What is required –
Search the entries below for "RFID" and copy each matching line.

□ □ □ □ □

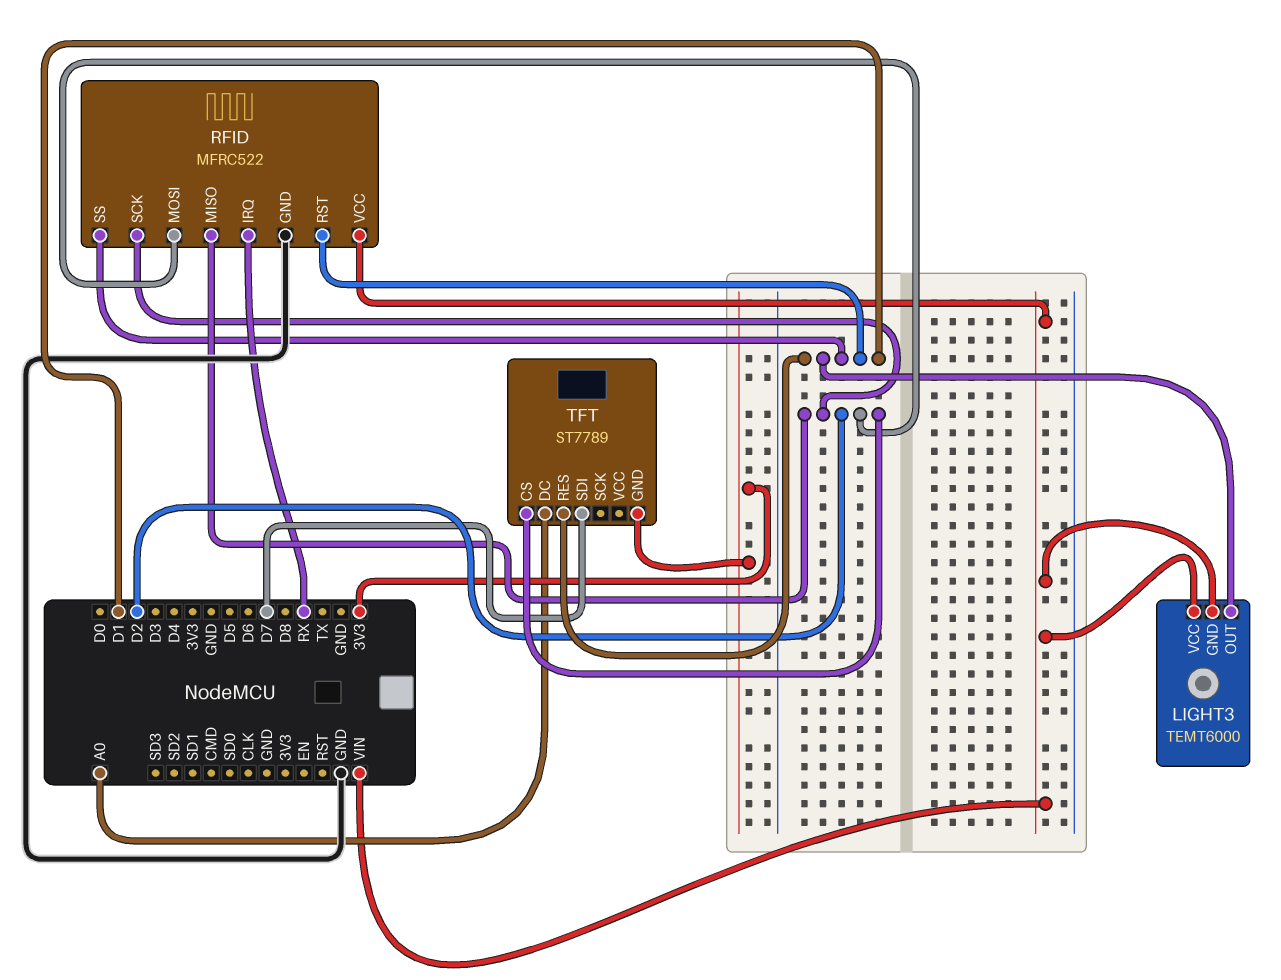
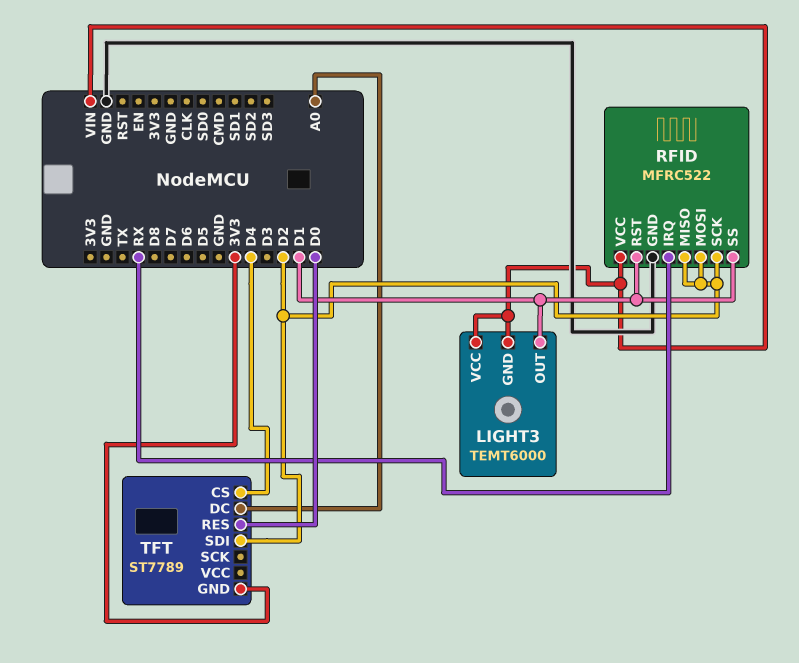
TFT pin CS: D2 -> D4
TFT pin RES: D1 -> D0
TFT pin SDI: D7 -> D2

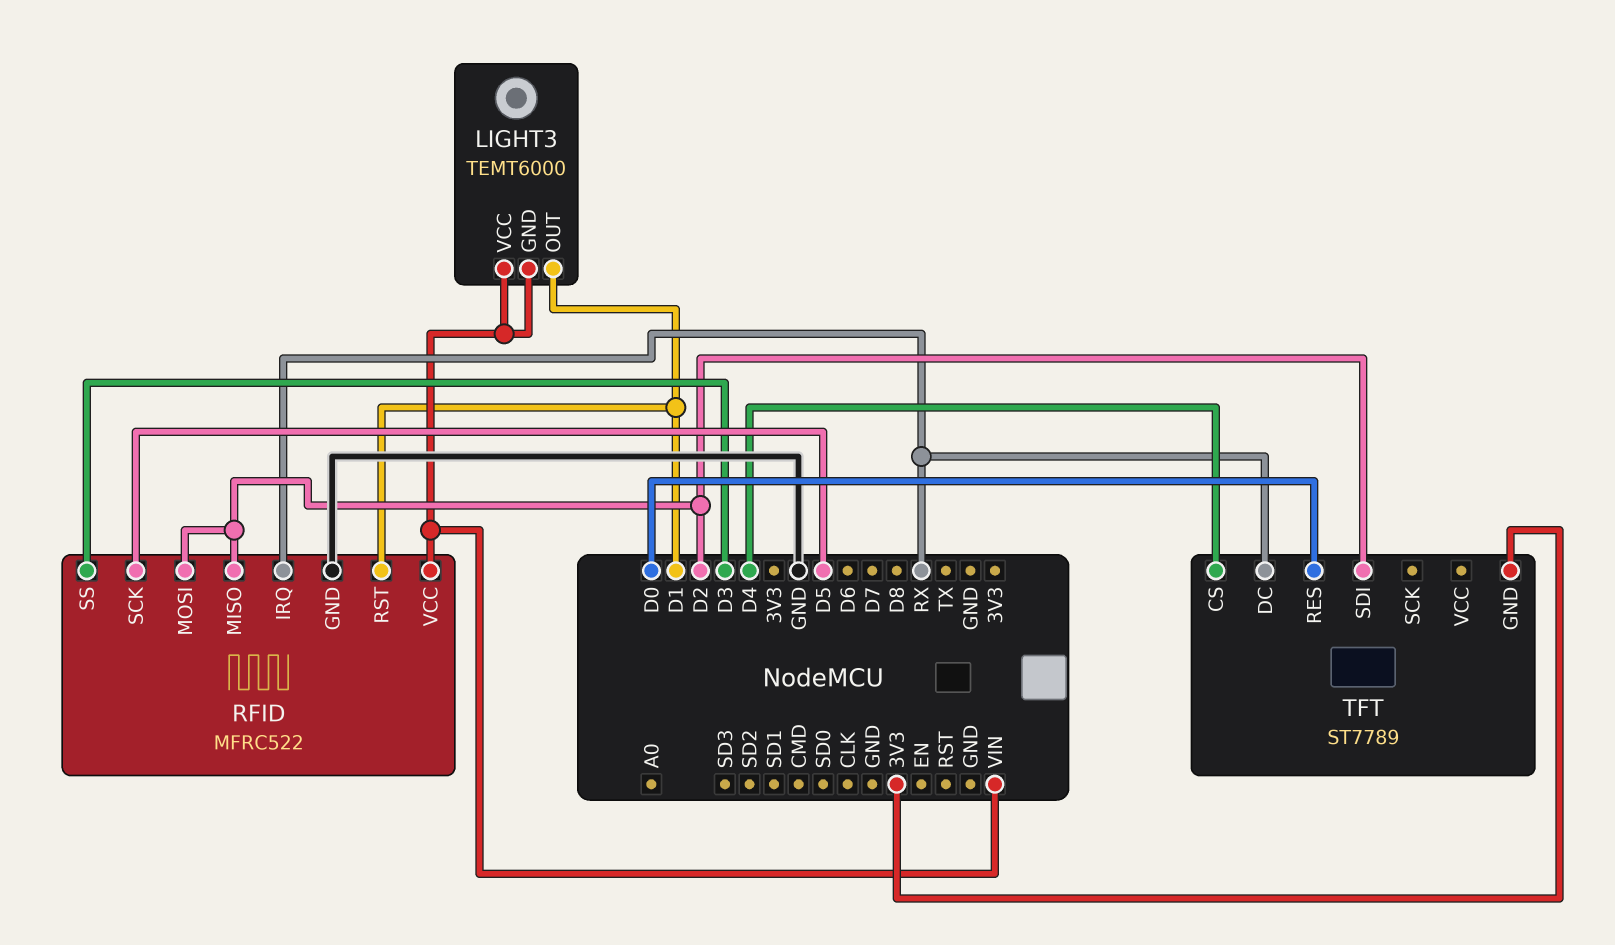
RFID pin SCK: D2 -> D5
RFID pin SS: D1 -> D3
TFT pin DC: A0 -> RX

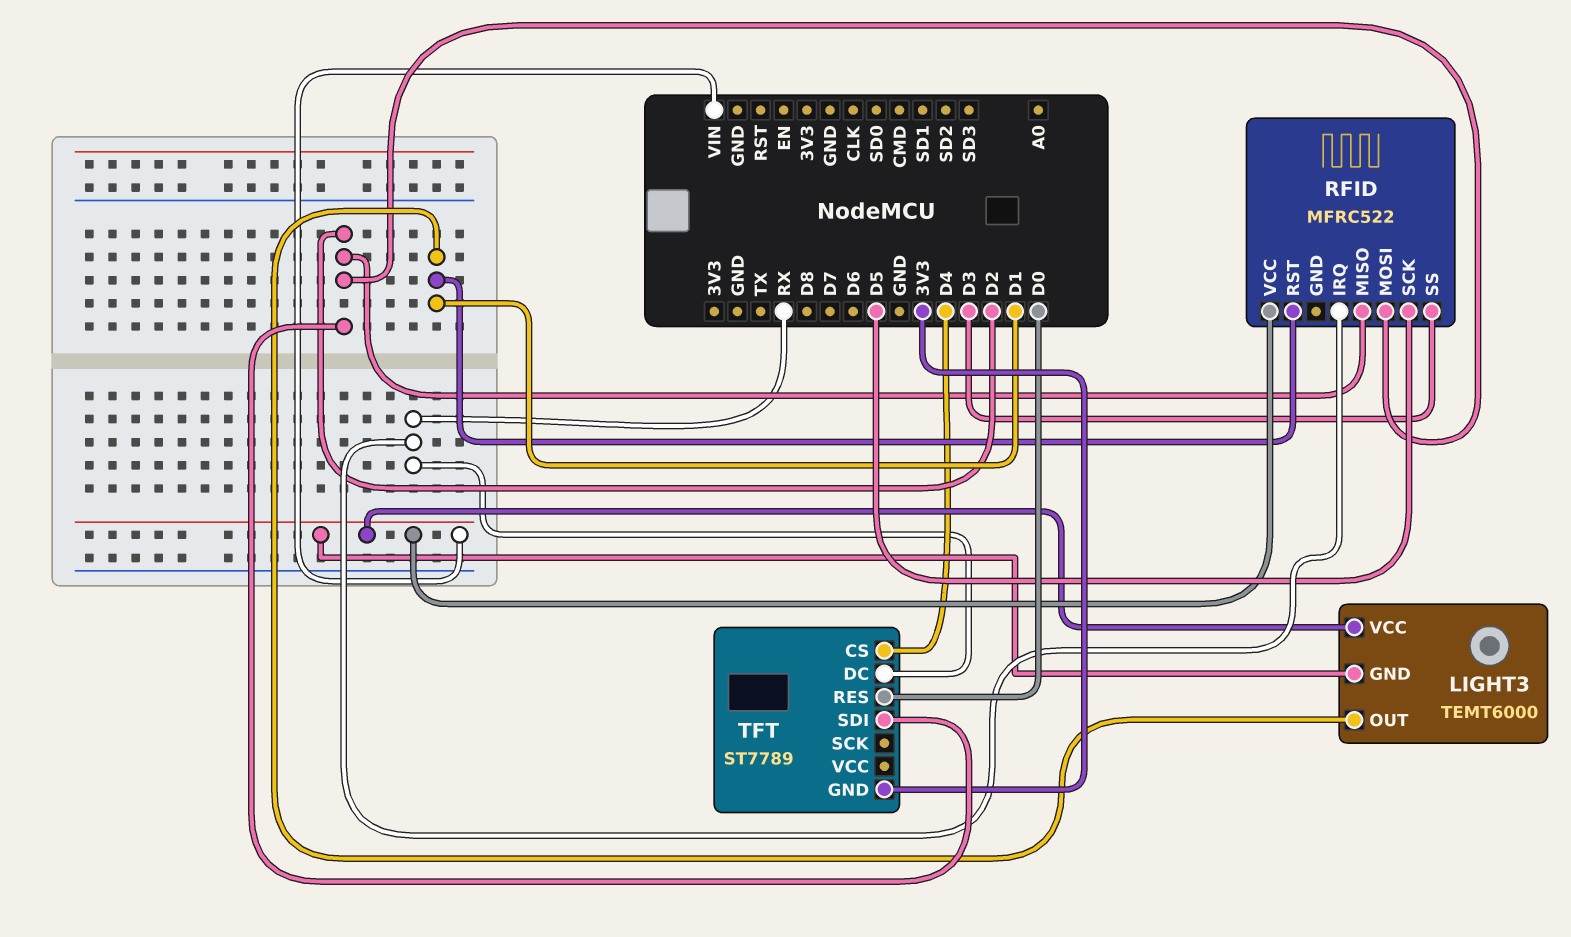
RFID pin GND: GND -> none

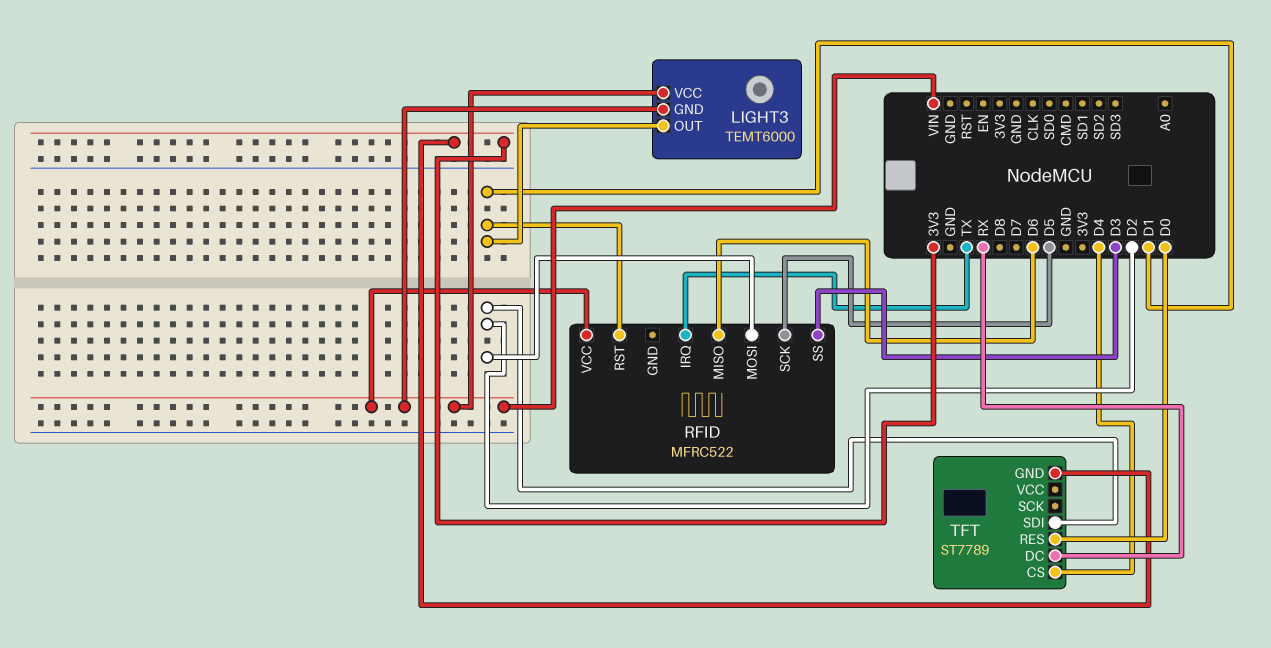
RFID pin IRQ: RX -> TX
RFID pin MISO: D2 -> D6

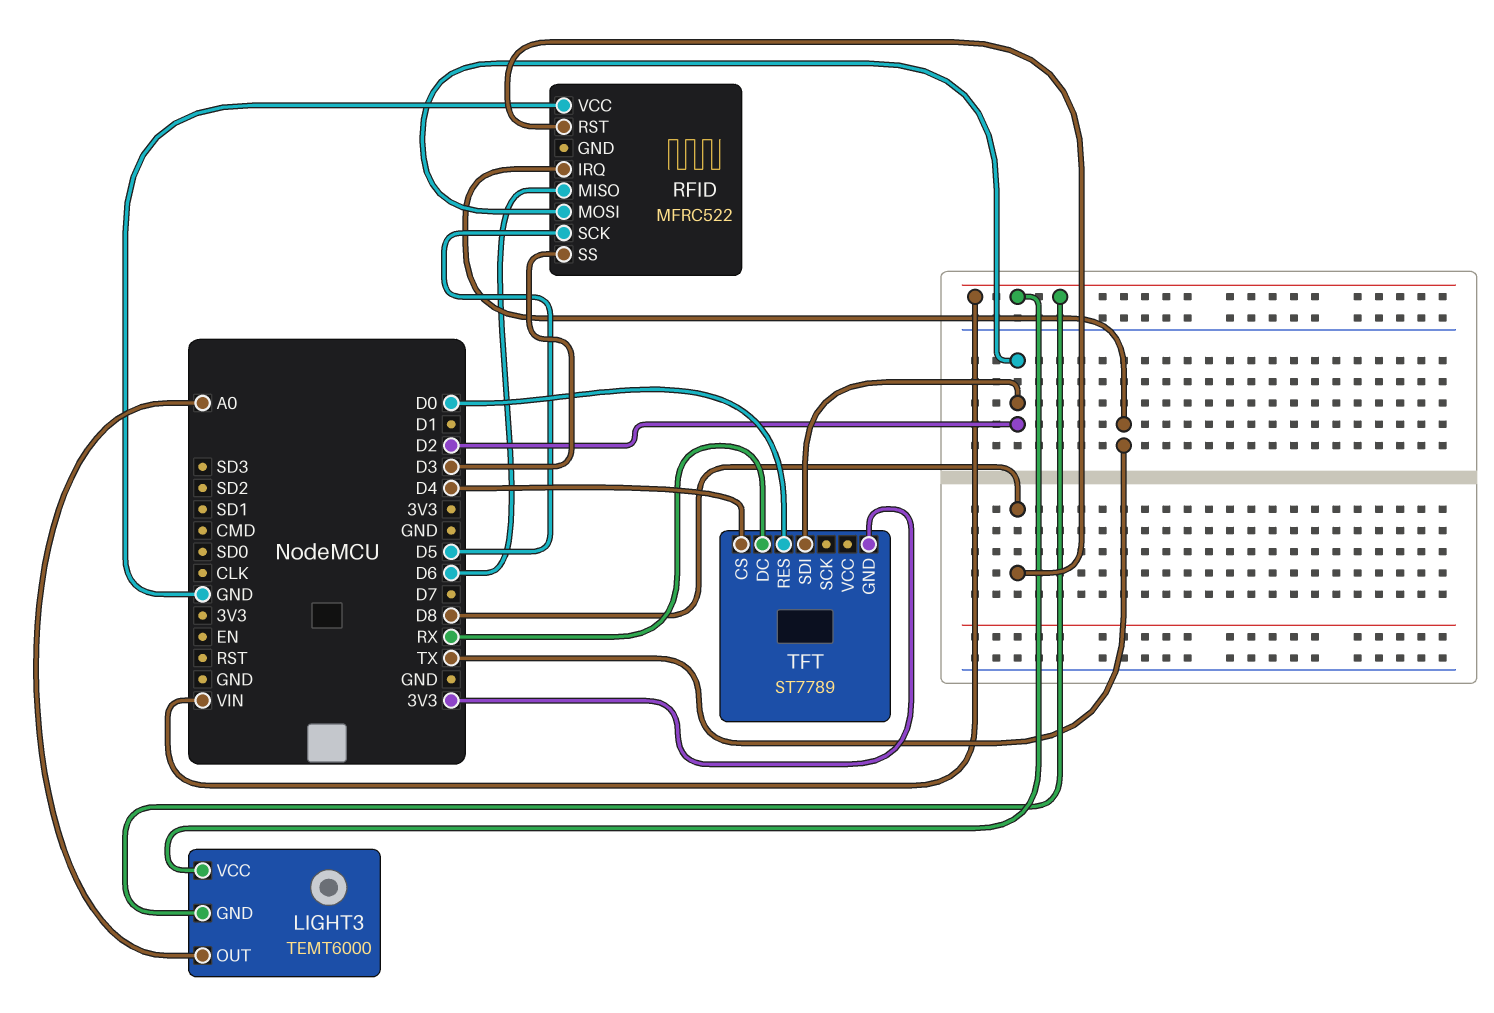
LIGHT3 pin OUT: D1 -> A0
RFID pin RST: D1 -> D8
RFID pin VCC: VIN -> GND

□ □ □ □ □

Output of the task –
RFID pin SCK: D2 -> D5
RFID pin SS: D1 -> D3
RFID pin GND: GND -> none
RFID pin IRQ: RX -> TX
RFID pin MISO: D2 -> D6
RFID pin RST: D1 -> D8
RFID pin VCC: VIN -> GND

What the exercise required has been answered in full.